• Your objective
Except for the pictures, write out all the records that follow exactly.

(Object matching data)

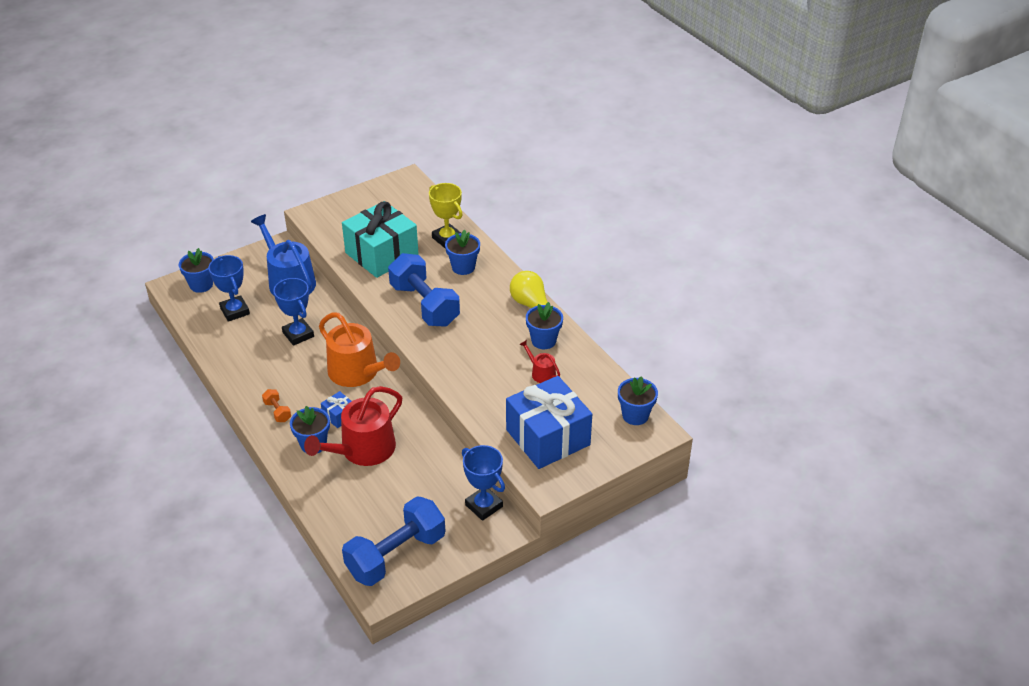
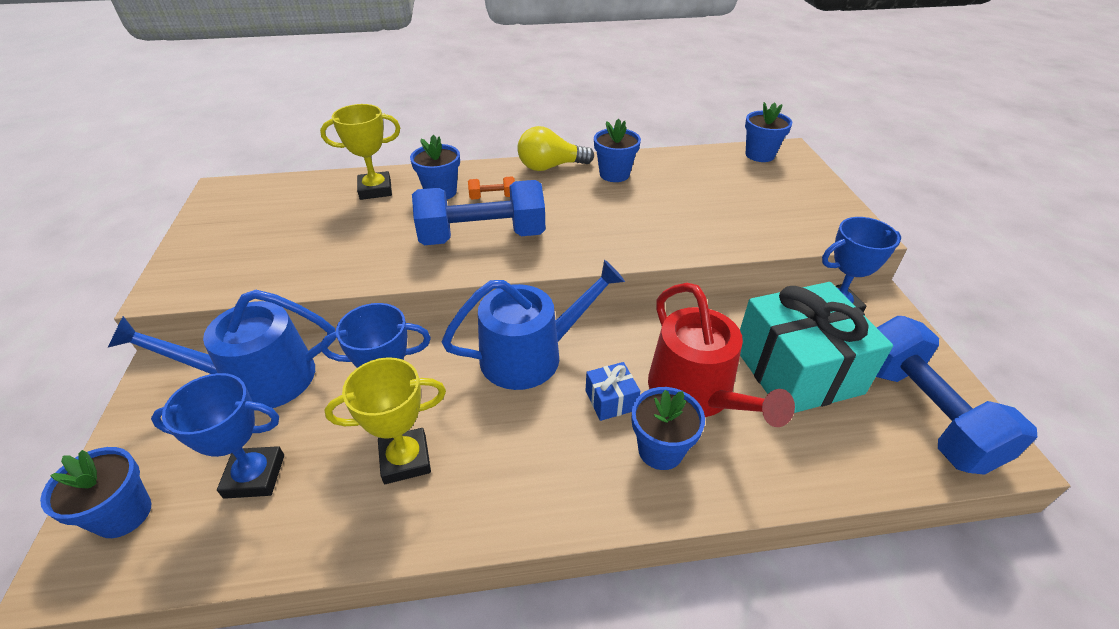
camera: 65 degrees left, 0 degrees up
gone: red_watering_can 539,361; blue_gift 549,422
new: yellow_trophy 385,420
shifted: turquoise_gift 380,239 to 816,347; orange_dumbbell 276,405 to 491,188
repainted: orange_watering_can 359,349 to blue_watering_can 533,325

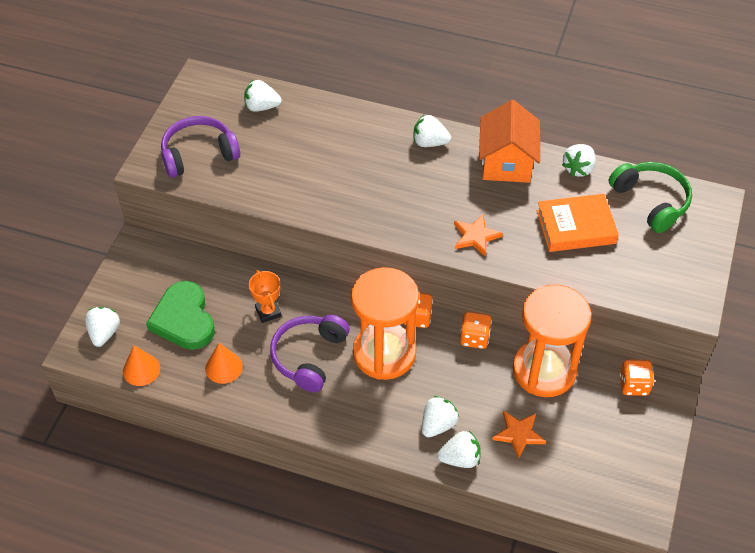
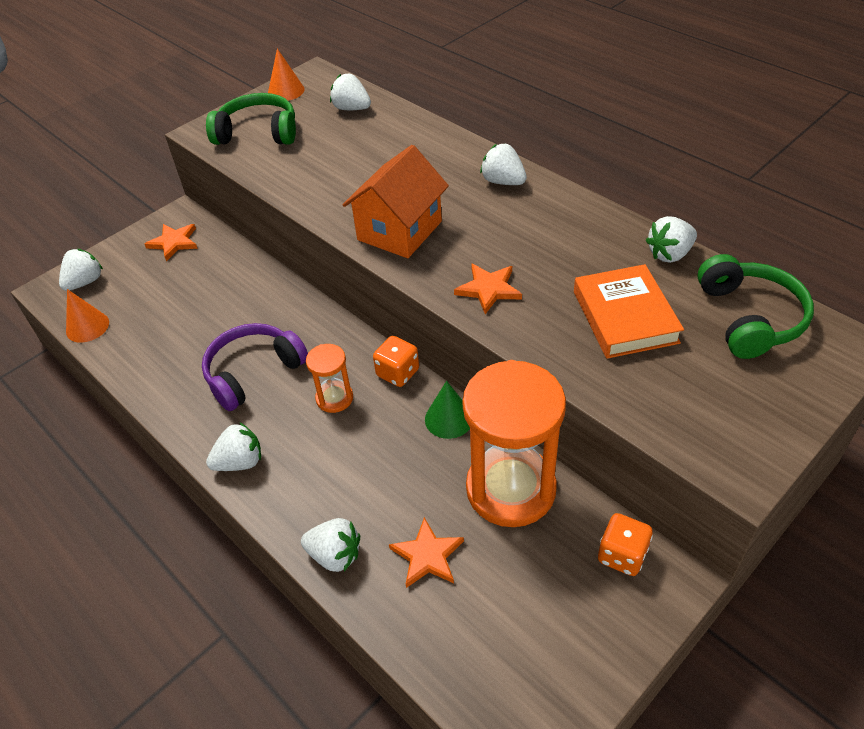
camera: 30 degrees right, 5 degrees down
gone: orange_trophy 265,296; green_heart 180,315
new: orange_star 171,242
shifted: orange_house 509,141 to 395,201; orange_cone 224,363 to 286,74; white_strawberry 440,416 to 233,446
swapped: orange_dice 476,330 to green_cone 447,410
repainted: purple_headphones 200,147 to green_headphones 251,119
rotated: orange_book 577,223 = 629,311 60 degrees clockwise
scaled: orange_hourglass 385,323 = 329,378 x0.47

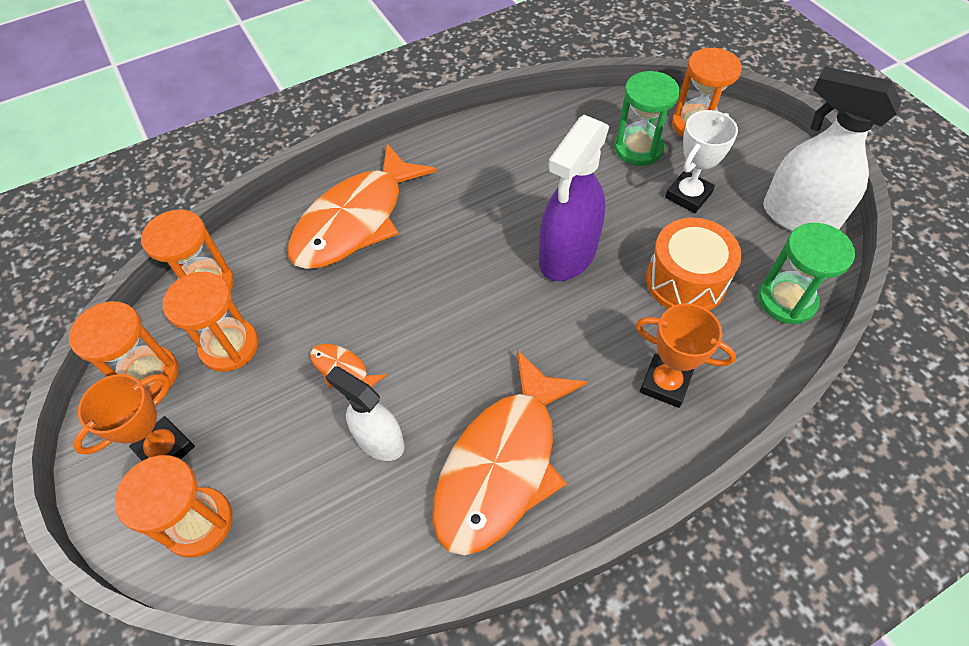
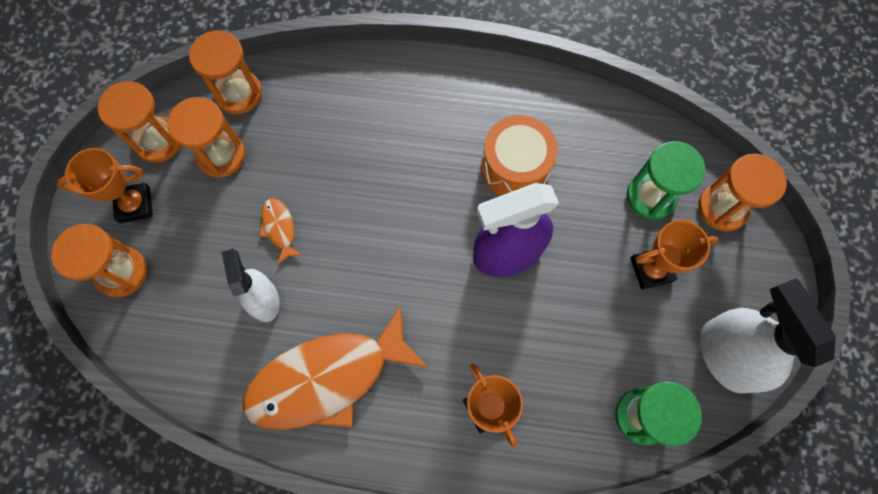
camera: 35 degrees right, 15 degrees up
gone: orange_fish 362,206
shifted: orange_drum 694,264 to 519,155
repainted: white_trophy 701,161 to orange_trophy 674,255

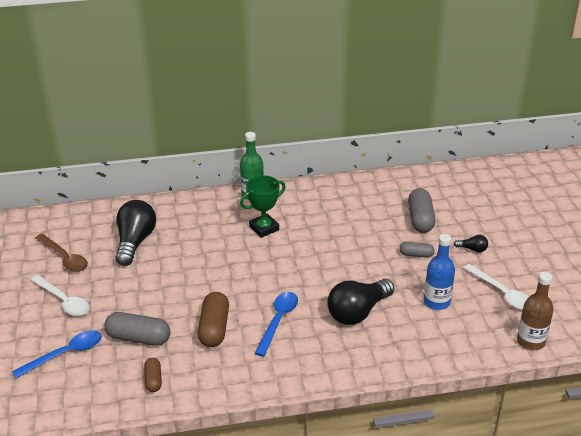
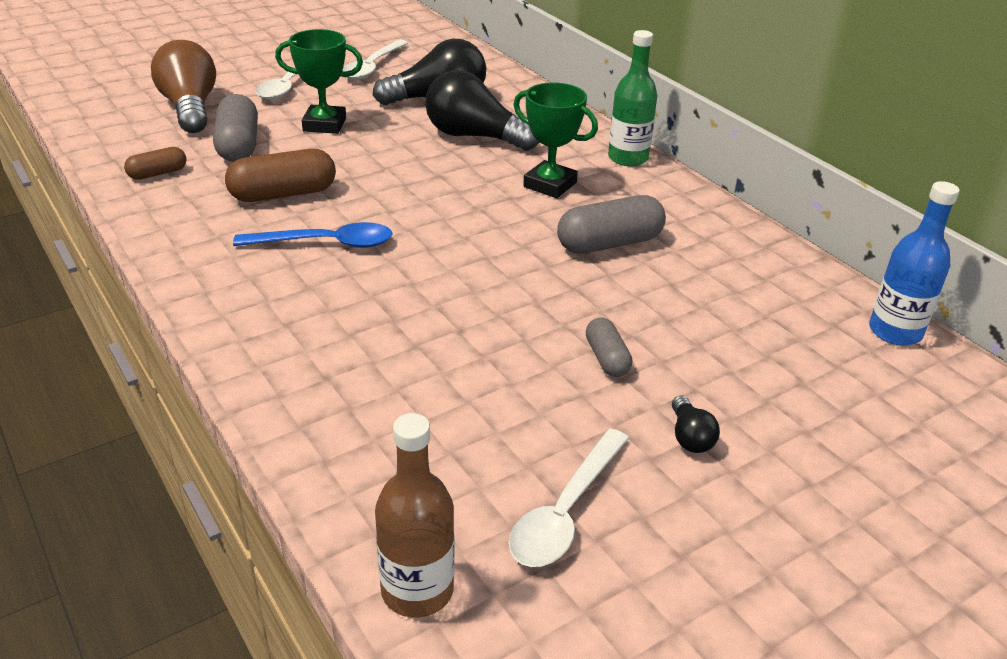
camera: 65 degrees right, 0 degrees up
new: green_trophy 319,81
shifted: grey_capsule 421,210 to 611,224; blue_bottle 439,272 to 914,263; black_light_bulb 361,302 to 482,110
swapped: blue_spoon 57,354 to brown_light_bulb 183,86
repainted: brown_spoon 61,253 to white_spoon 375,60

• Task answer
camera: 65 degrees left, 0 degrees up
gone: red_watering_can 539,361; blue_gift 549,422
new: yellow_trophy 385,420
shifted: turquoise_gift 380,239 to 816,347; orange_dumbbell 276,405 to 491,188
repainted: orange_watering_can 359,349 to blue_watering_can 533,325

camera: 30 degrees right, 5 degrees down
gone: orange_trophy 265,296; green_heart 180,315
new: orange_star 171,242
shifted: orange_house 509,141 to 395,201; orange_cone 224,363 to 286,74; white_strawberry 440,416 to 233,446
swapped: orange_dice 476,330 to green_cone 447,410
repainted: purple_headphones 200,147 to green_headphones 251,119
rotated: orange_book 577,223 = 629,311 60 degrees clockwise
scaled: orange_hourglass 385,323 = 329,378 x0.47

camera: 35 degrees right, 15 degrees up
gone: orange_fish 362,206
shifted: orange_drum 694,264 to 519,155
repainted: white_trophy 701,161 to orange_trophy 674,255

camera: 65 degrees right, 0 degrees up
new: green_trophy 319,81
shifted: grey_capsule 421,210 to 611,224; blue_bottle 439,272 to 914,263; black_light_bulb 361,302 to 482,110
swapped: blue_spoon 57,354 to brown_light_bulb 183,86
repainted: brown_spoon 61,253 to white_spoon 375,60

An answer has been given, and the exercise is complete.